Exercise prompt - Reproduce the music notation data below character for character, changing nothing.

Stored data:

— Begin —

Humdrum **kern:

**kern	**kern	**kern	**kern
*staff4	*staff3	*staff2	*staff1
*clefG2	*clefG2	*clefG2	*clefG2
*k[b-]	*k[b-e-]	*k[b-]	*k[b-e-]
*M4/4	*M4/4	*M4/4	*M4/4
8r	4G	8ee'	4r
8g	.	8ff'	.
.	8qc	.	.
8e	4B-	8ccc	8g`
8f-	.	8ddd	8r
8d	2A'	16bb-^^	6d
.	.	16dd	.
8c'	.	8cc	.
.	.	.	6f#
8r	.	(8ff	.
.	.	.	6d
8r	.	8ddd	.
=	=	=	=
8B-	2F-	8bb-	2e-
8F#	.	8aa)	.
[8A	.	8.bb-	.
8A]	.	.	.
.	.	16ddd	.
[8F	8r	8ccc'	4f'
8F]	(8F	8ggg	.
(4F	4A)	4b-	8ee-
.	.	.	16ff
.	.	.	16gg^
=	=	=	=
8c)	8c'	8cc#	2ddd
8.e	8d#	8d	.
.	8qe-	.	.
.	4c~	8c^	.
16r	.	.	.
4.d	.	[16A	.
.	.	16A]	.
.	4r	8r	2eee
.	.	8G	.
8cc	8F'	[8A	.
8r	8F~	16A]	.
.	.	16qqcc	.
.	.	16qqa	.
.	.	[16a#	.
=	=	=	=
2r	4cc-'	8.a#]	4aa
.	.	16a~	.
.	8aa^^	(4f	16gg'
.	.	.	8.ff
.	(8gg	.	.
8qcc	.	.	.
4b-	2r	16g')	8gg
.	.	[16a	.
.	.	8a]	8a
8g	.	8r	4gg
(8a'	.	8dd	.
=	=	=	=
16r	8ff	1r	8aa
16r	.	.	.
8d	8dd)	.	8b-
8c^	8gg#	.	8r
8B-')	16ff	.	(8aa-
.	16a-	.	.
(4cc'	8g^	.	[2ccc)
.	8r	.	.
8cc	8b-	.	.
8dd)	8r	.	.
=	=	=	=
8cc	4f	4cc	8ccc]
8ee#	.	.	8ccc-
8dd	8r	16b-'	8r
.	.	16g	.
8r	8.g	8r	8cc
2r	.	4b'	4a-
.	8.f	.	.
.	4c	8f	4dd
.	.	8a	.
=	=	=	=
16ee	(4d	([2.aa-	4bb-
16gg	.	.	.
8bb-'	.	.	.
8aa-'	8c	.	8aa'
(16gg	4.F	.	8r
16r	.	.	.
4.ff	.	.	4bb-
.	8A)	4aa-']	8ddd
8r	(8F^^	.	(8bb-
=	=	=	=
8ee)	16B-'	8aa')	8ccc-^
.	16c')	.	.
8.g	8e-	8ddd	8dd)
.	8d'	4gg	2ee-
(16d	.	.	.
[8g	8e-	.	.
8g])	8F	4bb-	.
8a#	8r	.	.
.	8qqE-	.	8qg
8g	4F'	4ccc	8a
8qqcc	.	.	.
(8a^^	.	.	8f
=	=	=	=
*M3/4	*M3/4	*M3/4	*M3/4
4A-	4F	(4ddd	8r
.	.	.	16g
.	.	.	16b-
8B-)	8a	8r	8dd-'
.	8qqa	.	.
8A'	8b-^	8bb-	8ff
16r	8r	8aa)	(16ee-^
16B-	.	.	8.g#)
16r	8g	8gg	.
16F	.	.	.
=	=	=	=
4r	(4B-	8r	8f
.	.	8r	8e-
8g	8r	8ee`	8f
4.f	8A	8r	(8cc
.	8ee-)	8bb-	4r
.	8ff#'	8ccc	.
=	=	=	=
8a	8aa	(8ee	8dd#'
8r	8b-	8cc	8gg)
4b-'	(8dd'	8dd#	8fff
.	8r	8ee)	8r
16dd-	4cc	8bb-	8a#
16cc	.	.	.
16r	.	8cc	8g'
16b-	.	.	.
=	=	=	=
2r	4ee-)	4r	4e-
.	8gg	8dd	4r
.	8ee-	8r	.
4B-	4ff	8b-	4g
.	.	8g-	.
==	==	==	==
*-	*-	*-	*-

— End —

The output -
Humdrum **kern:

**kern	**kern	**kern	**kern
*staff4	*staff3	*staff2	*staff1
*clefG2	*clefG2	*clefG2	*clefG2
*k[b-]	*k[b-e-]	*k[b-]	*k[b-e-]
*M4/4	*M4/4	*M4/4	*M4/4
8r	4G	8ee'	4r
8g	.	8ff'	.
.	8qc	.	.
8e	4B-	8ccc	8g`
8f-	.	8ddd	8r
8d	2A'	16bb-^^	6d
.	.	16dd	.
8c'	.	8cc	.
.	.	.	6f#
8r	.	(8ff	.
.	.	.	6d
8r	.	8ddd	.
=	=	=	=
8B-	2F-	8bb-	2e-
8F#	.	8aa)	.
[8A	.	8.bb-	.
8A]	.	.	.
.	.	16ddd	.
[8F	8r	8ccc'	4f'
8F]	(8F	8ggg	.
(4F	4A)	4b-	8ee-
.	.	.	16ff
.	.	.	16gg^
=	=	=	=
8c)	8c'	8cc#	2ddd
8.e	8d#	8d	.
.	8qe-	.	.
.	4c~	8c^	.
16r	.	.	.
4.d	.	[16A	.
.	.	16A]	.
.	4r	8r	2eee
.	.	8G	.
8cc	8F'	[8A	.
8r	8F~	16A]	.
.	.	16qqcc	.
.	.	16qqa	.
.	.	[16a#	.
=	=	=	=
2r	4cc-'	8.a#]	4aa
.	.	16a~	.
.	8aa^^	(4f	16gg'
.	.	.	8.ff
.	(8gg	.	.
8qcc	.	.	.
4b-	2r	16g')	8gg
.	.	[16a	.
.	.	8a]	8a
8g	.	8r	4gg
(8a'	.	8dd	.
=	=	=	=
16r	8ff	1r	8aa
16r	.	.	.
8d	8dd)	.	8b-
8c^	8gg#	.	8r
8B-')	16ff	.	(8aa-
.	16a-	.	.
(4cc'	8g^	.	[2ccc)
.	8r	.	.
8cc	8b-	.	.
8dd)	8r	.	.
=	=	=	=
8cc	4f	4cc	8ccc]
8ee#	.	.	8ccc-
8dd	8r	16b-'	8r
.	.	16g	.
8r	8.g	8r	8cc
2r	.	4b'	4a-
.	8.f	.	.
.	4c	8f	4dd
.	.	8a	.
=	=	=	=
16ee	(4d	([2.aa-	4bb-
16gg	.	.	.
8bb-'	.	.	.
8aa-'	8c	.	8aa'
(16gg	4.F	.	8r
16r	.	.	.
4.ff	.	.	4bb-
.	8A)	4aa-']	8ddd
8r	(8F^^	.	(8bb-
=	=	=	=
8ee)	16B-'	8aa')	8ccc-^
.	16c')	.	.
8.g	8e-	8ddd	8dd)
.	8d'	4gg	2ee-
(16d	.	.	.
[8g	8e-	.	.
8g])	8F	4bb-	.
8a#	8r	.	.
.	8qqE-	.	8qg
8g	4F'	4ccc	8a
8qqcc	.	.	.
(8a^^	.	.	8f
=	=	=	=
*M3/4	*M3/4	*M3/4	*M3/4
4A-	4F	(4ddd	8r
.	.	.	16g
.	.	.	16b-
8B-)	8a	8r	8dd-'
.	8qqa	.	.
8A'	8b-^	8bb-	8ff
16r	8r	8aa)	(16ee-^
16B-	.	.	8.g#)
16r	8g	8gg	.
16F	.	.	.
=	=	=	=
4r	(4B-	8r	8f
.	.	8r	8e-
8g	8r	8ee`	8f
4.f	8A	8r	(8cc
.	8ee-)	8bb-	4r
.	8ff#'	8ccc	.
=	=	=	=
8a	8aa	(8ee	8dd#'
8r	8b-	8cc	8gg)
4b-'	(8dd'	8dd#	8fff
.	8r	8ee)	8r
16dd-	4cc	8bb-	8a#
16cc	.	.	.
16r	.	8cc	8g'
16b-	.	.	.
=	=	=	=
2r	4ee-)	4r	4e-
.	8gg	8dd	4r
.	8ee-	8r	.
4B-	4ff	8b-	4g
.	.	8g-	.
==	==	==	==
*-	*-	*-	*-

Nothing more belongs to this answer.